%%

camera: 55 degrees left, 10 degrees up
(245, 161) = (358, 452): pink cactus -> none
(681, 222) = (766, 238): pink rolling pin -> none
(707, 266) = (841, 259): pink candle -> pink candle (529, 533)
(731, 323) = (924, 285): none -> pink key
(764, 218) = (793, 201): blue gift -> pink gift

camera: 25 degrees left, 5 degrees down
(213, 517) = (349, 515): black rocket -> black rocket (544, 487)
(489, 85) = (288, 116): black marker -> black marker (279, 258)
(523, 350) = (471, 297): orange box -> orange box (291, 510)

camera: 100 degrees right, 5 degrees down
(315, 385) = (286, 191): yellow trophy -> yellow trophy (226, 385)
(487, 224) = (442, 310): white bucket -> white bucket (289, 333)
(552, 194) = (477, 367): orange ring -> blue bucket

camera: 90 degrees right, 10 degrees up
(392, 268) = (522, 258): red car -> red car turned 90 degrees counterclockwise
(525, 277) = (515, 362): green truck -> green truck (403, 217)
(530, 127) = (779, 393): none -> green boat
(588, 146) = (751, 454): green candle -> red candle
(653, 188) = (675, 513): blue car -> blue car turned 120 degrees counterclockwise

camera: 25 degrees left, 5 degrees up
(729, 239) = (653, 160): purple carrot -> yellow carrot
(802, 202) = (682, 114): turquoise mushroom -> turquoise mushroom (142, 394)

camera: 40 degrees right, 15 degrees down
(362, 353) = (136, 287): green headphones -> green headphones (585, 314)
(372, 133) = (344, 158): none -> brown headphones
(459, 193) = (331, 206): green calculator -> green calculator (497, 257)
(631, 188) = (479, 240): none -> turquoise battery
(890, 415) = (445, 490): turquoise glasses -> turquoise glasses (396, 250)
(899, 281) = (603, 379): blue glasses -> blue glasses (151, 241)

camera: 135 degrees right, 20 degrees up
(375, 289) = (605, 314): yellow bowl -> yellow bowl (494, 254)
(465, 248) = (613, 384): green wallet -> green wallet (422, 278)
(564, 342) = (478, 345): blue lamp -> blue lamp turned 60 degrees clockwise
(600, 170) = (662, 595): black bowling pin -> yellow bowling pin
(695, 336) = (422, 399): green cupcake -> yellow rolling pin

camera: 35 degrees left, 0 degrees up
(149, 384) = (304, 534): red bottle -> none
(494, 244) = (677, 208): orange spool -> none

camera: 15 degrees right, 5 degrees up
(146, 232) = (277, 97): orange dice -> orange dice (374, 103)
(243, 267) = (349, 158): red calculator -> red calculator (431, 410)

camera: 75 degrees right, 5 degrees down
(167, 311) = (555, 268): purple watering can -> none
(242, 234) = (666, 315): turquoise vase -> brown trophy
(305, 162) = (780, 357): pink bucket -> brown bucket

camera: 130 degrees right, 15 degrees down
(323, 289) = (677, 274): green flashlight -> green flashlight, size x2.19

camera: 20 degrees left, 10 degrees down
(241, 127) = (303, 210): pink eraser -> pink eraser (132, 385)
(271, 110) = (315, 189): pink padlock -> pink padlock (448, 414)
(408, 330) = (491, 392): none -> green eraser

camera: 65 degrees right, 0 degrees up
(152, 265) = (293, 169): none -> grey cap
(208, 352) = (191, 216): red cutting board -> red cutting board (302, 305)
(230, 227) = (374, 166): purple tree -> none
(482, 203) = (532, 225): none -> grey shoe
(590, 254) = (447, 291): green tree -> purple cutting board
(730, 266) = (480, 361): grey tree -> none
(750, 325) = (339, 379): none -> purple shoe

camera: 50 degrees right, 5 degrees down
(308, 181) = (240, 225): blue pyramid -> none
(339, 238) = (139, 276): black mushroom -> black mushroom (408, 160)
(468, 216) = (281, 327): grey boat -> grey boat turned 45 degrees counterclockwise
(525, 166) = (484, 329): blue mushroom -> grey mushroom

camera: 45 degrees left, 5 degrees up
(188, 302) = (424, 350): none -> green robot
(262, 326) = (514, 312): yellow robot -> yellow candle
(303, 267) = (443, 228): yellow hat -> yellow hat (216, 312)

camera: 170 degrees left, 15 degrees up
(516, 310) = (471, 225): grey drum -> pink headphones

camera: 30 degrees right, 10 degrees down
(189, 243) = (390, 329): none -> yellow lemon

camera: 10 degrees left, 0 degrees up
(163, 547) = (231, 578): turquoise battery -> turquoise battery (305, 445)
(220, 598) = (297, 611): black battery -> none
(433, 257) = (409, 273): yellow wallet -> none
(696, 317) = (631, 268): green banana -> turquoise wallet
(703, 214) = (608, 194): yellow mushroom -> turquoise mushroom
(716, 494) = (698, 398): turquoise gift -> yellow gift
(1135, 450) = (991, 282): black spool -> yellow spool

%%

Your task is to extract all of the records exactly.

camera: 55 degrees left, 10 degrees up
(245, 161) = (358, 452): pink cactus -> none
(681, 222) = (766, 238): pink rolling pin -> none
(707, 266) = (841, 259): pink candle -> pink candle (529, 533)
(731, 323) = (924, 285): none -> pink key
(764, 218) = (793, 201): blue gift -> pink gift

camera: 25 degrees left, 5 degrees down
(213, 517) = (349, 515): black rocket -> black rocket (544, 487)
(489, 85) = (288, 116): black marker -> black marker (279, 258)
(523, 350) = (471, 297): orange box -> orange box (291, 510)

camera: 100 degrees right, 5 degrees down
(315, 385) = (286, 191): yellow trophy -> yellow trophy (226, 385)
(487, 224) = (442, 310): white bucket -> white bucket (289, 333)
(552, 194) = (477, 367): orange ring -> blue bucket

camera: 90 degrees right, 10 degrees up
(392, 268) = (522, 258): red car -> red car turned 90 degrees counterclockwise
(525, 277) = (515, 362): green truck -> green truck (403, 217)
(530, 127) = (779, 393): none -> green boat
(588, 146) = (751, 454): green candle -> red candle
(653, 188) = (675, 513): blue car -> blue car turned 120 degrees counterclockwise

camera: 25 degrees left, 5 degrees up
(729, 239) = (653, 160): purple carrot -> yellow carrot
(802, 202) = (682, 114): turquoise mushroom -> turquoise mushroom (142, 394)

camera: 40 degrees right, 15 degrees down
(362, 353) = (136, 287): green headphones -> green headphones (585, 314)
(372, 133) = (344, 158): none -> brown headphones
(459, 193) = (331, 206): green calculator -> green calculator (497, 257)
(631, 188) = (479, 240): none -> turquoise battery
(890, 415) = (445, 490): turquoise glasses -> turquoise glasses (396, 250)
(899, 281) = (603, 379): blue glasses -> blue glasses (151, 241)

camera: 135 degrees right, 20 degrees up
(375, 289) = (605, 314): yellow bowl -> yellow bowl (494, 254)
(465, 248) = (613, 384): green wallet -> green wallet (422, 278)
(564, 342) = (478, 345): blue lamp -> blue lamp turned 60 degrees clockwise
(600, 170) = (662, 595): black bowling pin -> yellow bowling pin
(695, 336) = (422, 399): green cupcake -> yellow rolling pin

camera: 35 degrees left, 0 degrees up
(149, 384) = (304, 534): red bottle -> none
(494, 244) = (677, 208): orange spool -> none

camera: 15 degrees right, 5 degrees up
(146, 232) = (277, 97): orange dice -> orange dice (374, 103)
(243, 267) = (349, 158): red calculator -> red calculator (431, 410)

camera: 75 degrees right, 5 degrees down
(167, 311) = (555, 268): purple watering can -> none
(242, 234) = (666, 315): turquoise vase -> brown trophy
(305, 162) = (780, 357): pink bucket -> brown bucket

camera: 130 degrees right, 15 degrees down
(323, 289) = (677, 274): green flashlight -> green flashlight, size x2.19

camera: 20 degrees left, 10 degrees down
(241, 127) = (303, 210): pink eraser -> pink eraser (132, 385)
(271, 110) = (315, 189): pink padlock -> pink padlock (448, 414)
(408, 330) = (491, 392): none -> green eraser

camera: 65 degrees right, 0 degrees up
(152, 265) = (293, 169): none -> grey cap
(208, 352) = (191, 216): red cutting board -> red cutting board (302, 305)
(230, 227) = (374, 166): purple tree -> none
(482, 203) = (532, 225): none -> grey shoe
(590, 254) = (447, 291): green tree -> purple cutting board
(730, 266) = (480, 361): grey tree -> none
(750, 325) = (339, 379): none -> purple shoe

camera: 50 degrees right, 5 degrees down
(308, 181) = (240, 225): blue pyramid -> none
(339, 238) = (139, 276): black mushroom -> black mushroom (408, 160)
(468, 216) = (281, 327): grey boat -> grey boat turned 45 degrees counterclockwise
(525, 166) = (484, 329): blue mushroom -> grey mushroom

camera: 45 degrees left, 5 degrees up
(188, 302) = (424, 350): none -> green robot
(262, 326) = (514, 312): yellow robot -> yellow candle
(303, 267) = (443, 228): yellow hat -> yellow hat (216, 312)

camera: 170 degrees left, 15 degrees up
(516, 310) = (471, 225): grey drum -> pink headphones

camera: 30 degrees right, 10 degrees down
(189, 243) = (390, 329): none -> yellow lemon

camera: 10 degrees left, 0 degrees up
(163, 547) = (231, 578): turquoise battery -> turquoise battery (305, 445)
(220, 598) = (297, 611): black battery -> none
(433, 257) = (409, 273): yellow wallet -> none
(696, 317) = (631, 268): green banana -> turquoise wallet
(703, 214) = (608, 194): yellow mushroom -> turquoise mushroom
(716, 494) = (698, 398): turquoise gift -> yellow gift
(1135, 450) = (991, 282): black spool -> yellow spool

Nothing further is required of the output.